→ Exercise aim
Which of the lines below hold "heart"? Please return each one.

*** Exercise inputs Section Begins ***

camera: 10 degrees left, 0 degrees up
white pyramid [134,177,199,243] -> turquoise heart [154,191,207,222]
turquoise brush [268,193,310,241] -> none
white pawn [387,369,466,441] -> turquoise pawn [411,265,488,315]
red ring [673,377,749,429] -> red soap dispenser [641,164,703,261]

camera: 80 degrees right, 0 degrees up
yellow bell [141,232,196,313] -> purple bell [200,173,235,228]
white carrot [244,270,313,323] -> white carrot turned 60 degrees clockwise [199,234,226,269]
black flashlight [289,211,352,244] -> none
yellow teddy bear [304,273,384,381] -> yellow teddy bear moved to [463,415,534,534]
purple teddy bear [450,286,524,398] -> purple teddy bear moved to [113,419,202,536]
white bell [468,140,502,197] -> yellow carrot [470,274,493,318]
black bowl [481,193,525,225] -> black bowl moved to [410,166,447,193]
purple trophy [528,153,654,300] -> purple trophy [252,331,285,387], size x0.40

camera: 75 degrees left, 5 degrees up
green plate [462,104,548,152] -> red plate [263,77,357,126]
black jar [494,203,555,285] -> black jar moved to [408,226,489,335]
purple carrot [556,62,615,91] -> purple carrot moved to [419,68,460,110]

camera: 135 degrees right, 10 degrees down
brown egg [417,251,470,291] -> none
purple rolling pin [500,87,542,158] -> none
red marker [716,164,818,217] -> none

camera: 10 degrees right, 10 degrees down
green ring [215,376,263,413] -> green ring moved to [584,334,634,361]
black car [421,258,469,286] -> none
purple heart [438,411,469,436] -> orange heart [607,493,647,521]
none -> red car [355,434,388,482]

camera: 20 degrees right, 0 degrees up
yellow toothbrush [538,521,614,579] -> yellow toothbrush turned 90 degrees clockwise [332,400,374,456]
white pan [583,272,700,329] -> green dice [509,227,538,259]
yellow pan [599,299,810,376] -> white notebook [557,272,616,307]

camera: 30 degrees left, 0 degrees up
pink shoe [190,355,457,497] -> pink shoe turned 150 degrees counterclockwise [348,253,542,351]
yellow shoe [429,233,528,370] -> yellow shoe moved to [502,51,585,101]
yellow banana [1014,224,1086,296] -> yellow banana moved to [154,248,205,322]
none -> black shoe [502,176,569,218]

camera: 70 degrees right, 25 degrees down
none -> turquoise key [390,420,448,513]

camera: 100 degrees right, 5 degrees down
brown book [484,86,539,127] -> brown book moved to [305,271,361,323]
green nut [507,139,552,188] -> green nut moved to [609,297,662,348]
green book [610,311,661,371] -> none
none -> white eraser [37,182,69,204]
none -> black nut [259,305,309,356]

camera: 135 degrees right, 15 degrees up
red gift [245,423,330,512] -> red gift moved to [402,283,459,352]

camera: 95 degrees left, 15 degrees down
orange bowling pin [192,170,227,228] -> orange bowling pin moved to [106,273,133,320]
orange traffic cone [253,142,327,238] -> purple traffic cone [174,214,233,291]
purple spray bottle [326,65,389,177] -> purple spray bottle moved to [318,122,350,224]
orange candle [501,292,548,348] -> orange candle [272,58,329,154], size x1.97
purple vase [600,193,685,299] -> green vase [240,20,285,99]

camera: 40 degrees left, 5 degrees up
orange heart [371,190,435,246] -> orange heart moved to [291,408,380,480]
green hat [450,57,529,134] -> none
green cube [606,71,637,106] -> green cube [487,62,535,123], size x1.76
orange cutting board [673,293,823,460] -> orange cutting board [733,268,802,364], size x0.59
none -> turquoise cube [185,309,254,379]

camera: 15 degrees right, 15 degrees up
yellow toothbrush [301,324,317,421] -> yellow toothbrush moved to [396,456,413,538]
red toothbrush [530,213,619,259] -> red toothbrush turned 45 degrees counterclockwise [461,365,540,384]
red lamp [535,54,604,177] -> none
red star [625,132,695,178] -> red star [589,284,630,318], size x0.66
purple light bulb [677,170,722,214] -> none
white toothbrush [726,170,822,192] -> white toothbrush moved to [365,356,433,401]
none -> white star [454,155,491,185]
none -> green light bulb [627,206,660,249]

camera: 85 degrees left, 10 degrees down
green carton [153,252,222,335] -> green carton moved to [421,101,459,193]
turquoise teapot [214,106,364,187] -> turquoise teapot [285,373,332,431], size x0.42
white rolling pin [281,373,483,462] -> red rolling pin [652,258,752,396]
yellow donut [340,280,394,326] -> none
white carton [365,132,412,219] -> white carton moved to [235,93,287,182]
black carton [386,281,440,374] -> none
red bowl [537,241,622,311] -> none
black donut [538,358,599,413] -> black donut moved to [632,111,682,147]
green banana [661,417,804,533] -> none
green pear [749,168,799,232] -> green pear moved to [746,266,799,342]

*** Exercise inputs Section Ends ***

→ Exercise solution
white pyramid [134,177,199,243] -> turquoise heart [154,191,207,222]
purple heart [438,411,469,436] -> orange heart [607,493,647,521]
orange heart [371,190,435,246] -> orange heart moved to [291,408,380,480]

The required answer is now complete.